- **PROBLEM TO WORK ON**:
Of the entries below, return only those lines from the line with "(257, 256) = (388, 159): purple" to the line with "(391, 316) = (430, 225): pink", exactly, both included.

====== EXERCISE MATERIAL ======

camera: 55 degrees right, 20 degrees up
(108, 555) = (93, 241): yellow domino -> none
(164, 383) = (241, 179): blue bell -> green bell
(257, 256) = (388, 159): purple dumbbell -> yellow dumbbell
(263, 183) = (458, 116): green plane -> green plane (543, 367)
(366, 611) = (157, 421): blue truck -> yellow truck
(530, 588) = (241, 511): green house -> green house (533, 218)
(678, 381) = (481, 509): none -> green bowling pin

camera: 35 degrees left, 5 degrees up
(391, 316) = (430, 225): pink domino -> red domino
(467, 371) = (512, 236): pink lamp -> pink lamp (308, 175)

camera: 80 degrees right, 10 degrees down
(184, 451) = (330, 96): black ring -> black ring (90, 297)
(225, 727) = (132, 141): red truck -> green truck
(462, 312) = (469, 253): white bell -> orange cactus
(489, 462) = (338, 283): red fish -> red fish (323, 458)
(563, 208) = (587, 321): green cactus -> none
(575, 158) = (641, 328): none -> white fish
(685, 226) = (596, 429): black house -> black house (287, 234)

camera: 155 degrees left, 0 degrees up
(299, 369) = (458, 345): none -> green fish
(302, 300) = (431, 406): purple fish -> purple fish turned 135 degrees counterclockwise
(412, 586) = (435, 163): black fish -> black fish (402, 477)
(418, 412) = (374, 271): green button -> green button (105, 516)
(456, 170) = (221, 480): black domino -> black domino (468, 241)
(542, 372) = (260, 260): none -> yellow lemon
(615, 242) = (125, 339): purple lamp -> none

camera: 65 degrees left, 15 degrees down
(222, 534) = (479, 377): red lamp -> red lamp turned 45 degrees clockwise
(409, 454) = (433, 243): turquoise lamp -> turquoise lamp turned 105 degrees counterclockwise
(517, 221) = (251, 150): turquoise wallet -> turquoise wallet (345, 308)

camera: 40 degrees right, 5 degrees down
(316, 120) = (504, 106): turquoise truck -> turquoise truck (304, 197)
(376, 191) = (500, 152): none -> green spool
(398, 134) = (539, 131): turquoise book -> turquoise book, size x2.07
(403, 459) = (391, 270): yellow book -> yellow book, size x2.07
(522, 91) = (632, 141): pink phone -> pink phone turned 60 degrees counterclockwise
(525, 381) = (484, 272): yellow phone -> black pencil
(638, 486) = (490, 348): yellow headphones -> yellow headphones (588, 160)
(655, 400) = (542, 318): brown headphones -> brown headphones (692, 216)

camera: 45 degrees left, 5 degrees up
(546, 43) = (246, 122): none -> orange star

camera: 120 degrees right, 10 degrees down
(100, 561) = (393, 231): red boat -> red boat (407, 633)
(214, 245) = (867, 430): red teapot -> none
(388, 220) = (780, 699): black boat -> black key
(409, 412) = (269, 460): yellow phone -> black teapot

======

- **REPLY TO THE TASK**:
(257, 256) = (388, 159): purple dumbbell -> yellow dumbbell
(263, 183) = (458, 116): green plane -> green plane (543, 367)
(366, 611) = (157, 421): blue truck -> yellow truck
(530, 588) = (241, 511): green house -> green house (533, 218)
(678, 381) = (481, 509): none -> green bowling pin

camera: 35 degrees left, 5 degrees up
(391, 316) = (430, 225): pink domino -> red domino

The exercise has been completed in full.